### To do
Exactly the lines from the one with "The orange root" through the final line of the listing below should appear in the answer, and no others.

### Source material
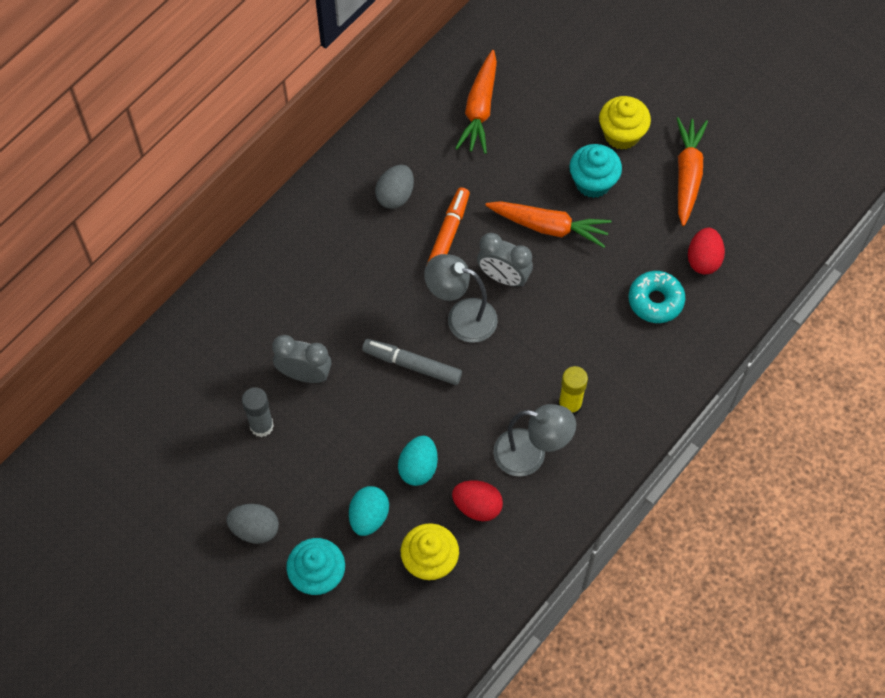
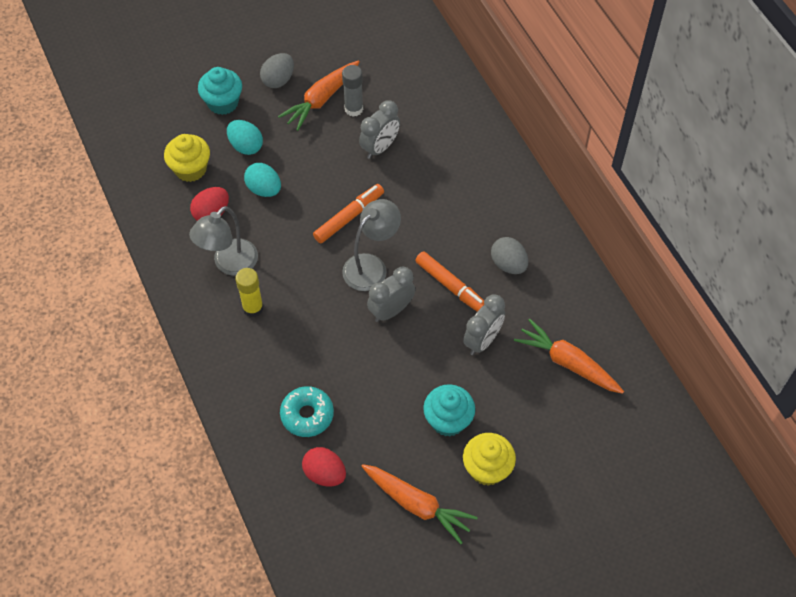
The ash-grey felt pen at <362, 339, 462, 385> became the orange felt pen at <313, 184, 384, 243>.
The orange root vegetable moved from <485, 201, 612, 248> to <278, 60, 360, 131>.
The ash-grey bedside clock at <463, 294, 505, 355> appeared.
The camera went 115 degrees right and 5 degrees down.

### Result for this exercise
The orange root vegetable moved from <485, 201, 612, 248> to <278, 60, 360, 131>.
The ash-grey bedside clock at <463, 294, 505, 355> appeared.
The camera went 115 degrees right and 5 degrees down.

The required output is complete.